Set down, please, exactly the lines below that run from the line with "type=shifted; before=spool/snow-white; pos1=356,229;" to the line with "type=gone; before=dough roller/teal;", both lines included.

**Input for this task**
::::::::
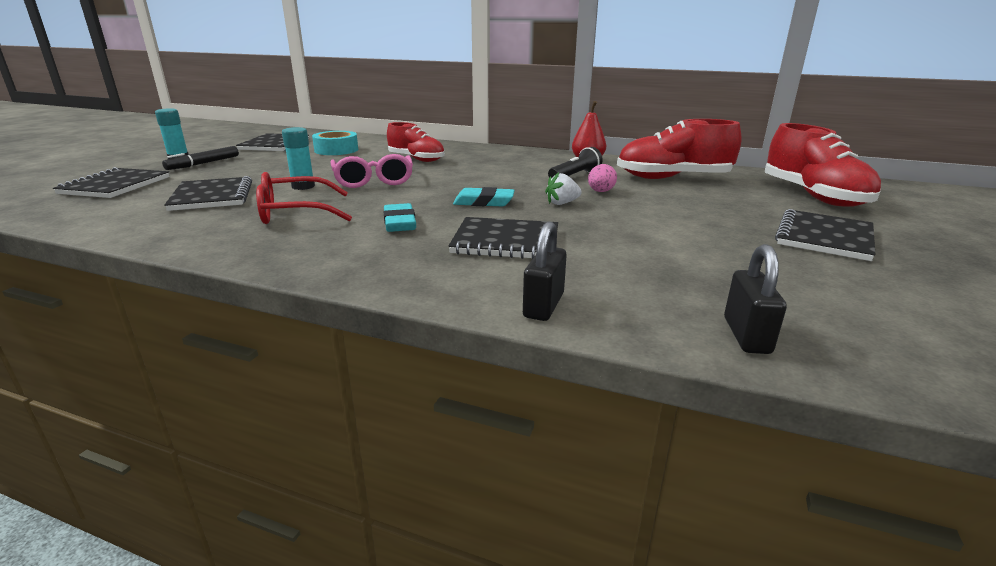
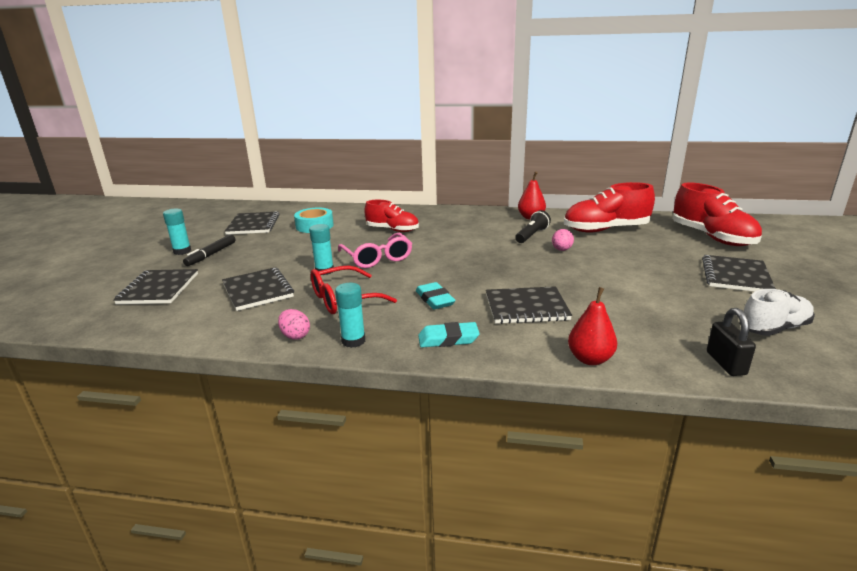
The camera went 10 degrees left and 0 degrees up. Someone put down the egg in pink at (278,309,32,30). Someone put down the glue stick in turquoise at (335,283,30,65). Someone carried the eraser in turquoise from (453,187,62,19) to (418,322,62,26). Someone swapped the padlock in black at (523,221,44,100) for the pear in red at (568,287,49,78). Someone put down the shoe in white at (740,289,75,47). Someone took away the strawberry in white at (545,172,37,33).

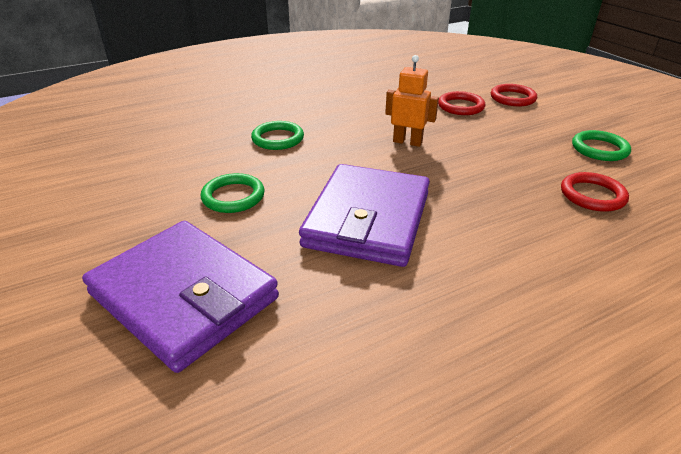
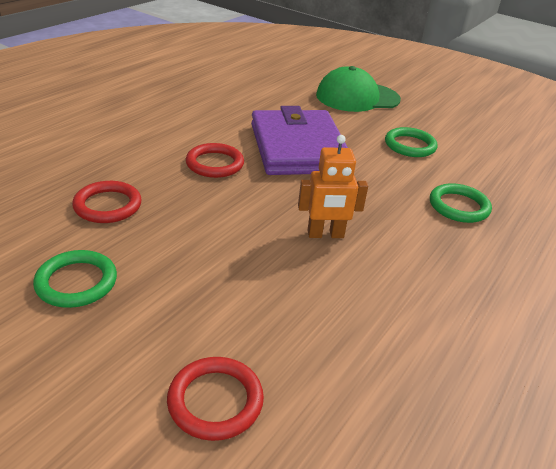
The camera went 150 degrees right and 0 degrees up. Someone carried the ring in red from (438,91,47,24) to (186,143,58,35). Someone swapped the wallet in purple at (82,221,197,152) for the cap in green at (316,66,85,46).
::::::::
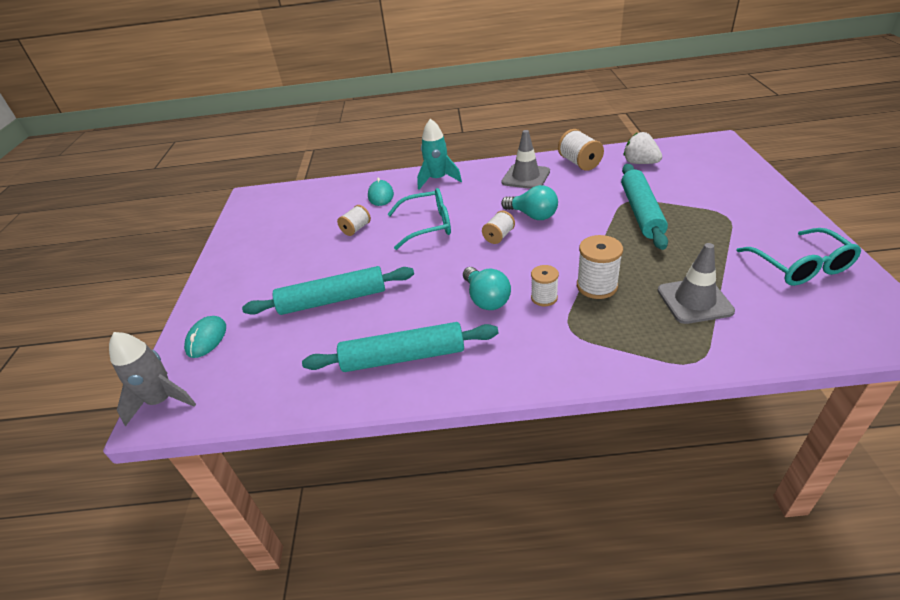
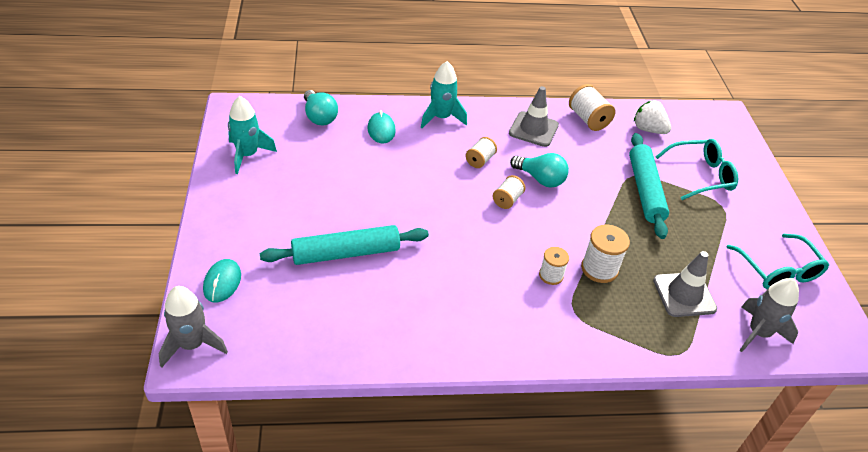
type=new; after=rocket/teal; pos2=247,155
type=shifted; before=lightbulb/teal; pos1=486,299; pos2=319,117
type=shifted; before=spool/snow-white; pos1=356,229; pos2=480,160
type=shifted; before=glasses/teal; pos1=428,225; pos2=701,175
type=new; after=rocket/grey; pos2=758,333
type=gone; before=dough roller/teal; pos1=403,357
::::::::
**Output for this task**
type=shifted; before=spool/snow-white; pos1=356,229; pos2=480,160
type=shifted; before=glasses/teal; pos1=428,225; pos2=701,175
type=new; after=rocket/grey; pos2=758,333
type=gone; before=dough roller/teal; pos1=403,357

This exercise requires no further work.